Source data:
= Beginning of Section =
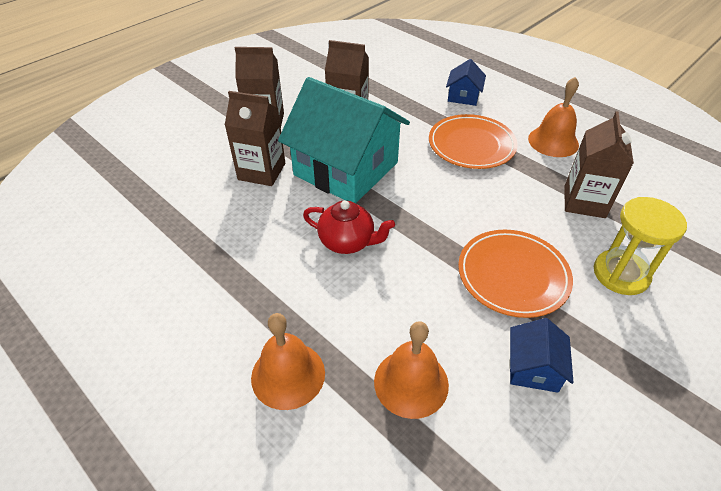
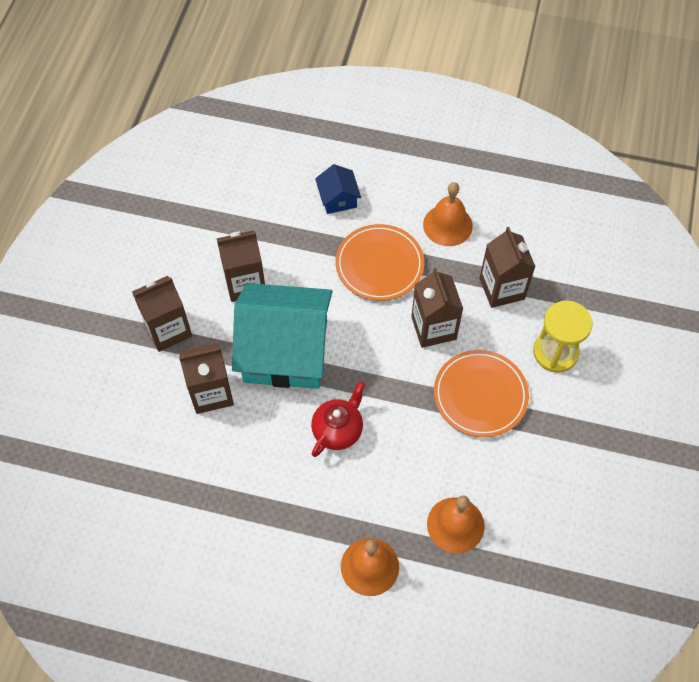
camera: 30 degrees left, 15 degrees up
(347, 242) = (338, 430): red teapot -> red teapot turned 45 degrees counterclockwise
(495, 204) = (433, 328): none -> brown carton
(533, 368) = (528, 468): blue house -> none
= End of Section =
What to produce: The data above should be repeated exactly, minus any pictures.

Task response:
camera: 30 degrees left, 15 degrees up
(347, 242) = (338, 430): red teapot -> red teapot turned 45 degrees counterclockwise
(495, 204) = (433, 328): none -> brown carton
(533, 368) = (528, 468): blue house -> none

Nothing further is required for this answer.